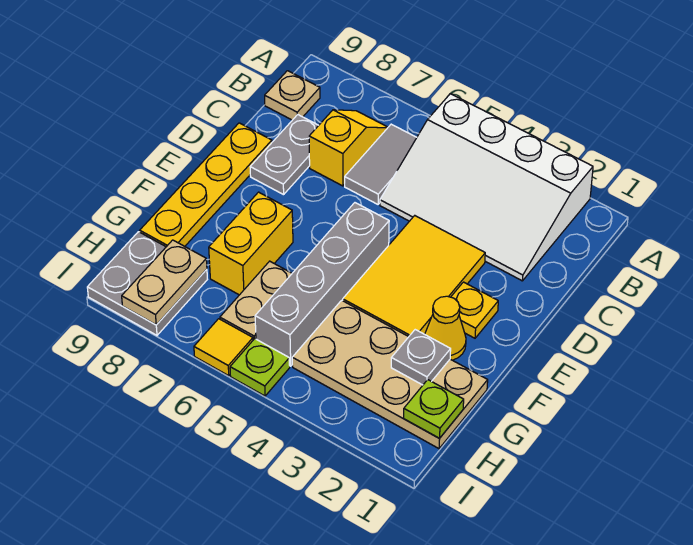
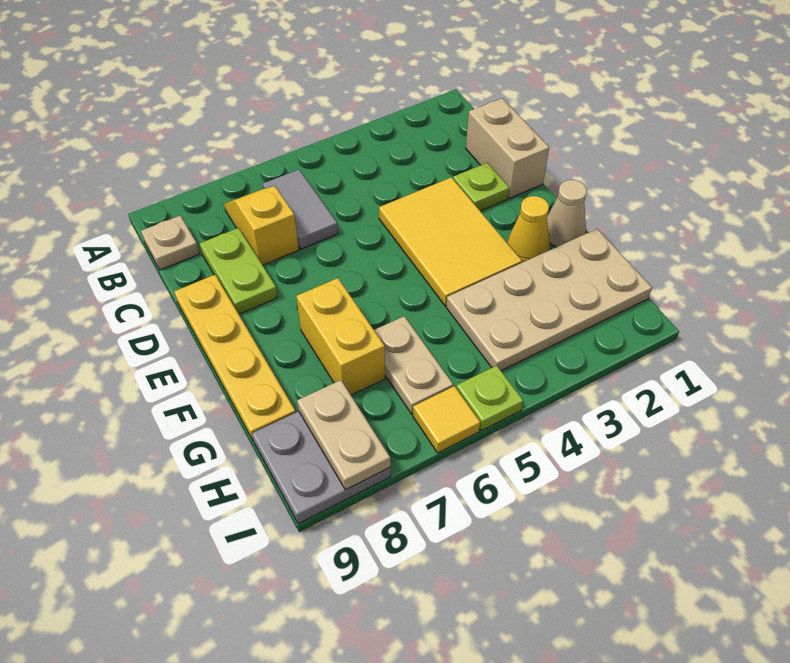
white 3x4 slope [380,94,593,281] -> none
none -> tan 1x2 brick [466,98,549,198]
grey 1x2 plate [250,115,319,195] -> lime 1x2 plate [200,228,278,314]
yellow 1x1 plate [451,282,498,338] -> none
grey 1x4 brick [255,203,389,366] -> none
none -> tan 1x1 cone [547,180,587,247]
grey 1x1 plate [391,330,451,385] -> none
lime 1x1 plate [404,380,464,438] -> lime 1x1 plate moved to [453,163,509,211]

### Brief
Every entry above is to be set down exactly; the pictures are to be left out.

### Task answer
white 3x4 slope [380,94,593,281] -> none
none -> tan 1x2 brick [466,98,549,198]
grey 1x2 plate [250,115,319,195] -> lime 1x2 plate [200,228,278,314]
yellow 1x1 plate [451,282,498,338] -> none
grey 1x4 brick [255,203,389,366] -> none
none -> tan 1x1 cone [547,180,587,247]
grey 1x1 plate [391,330,451,385] -> none
lime 1x1 plate [404,380,464,438] -> lime 1x1 plate moved to [453,163,509,211]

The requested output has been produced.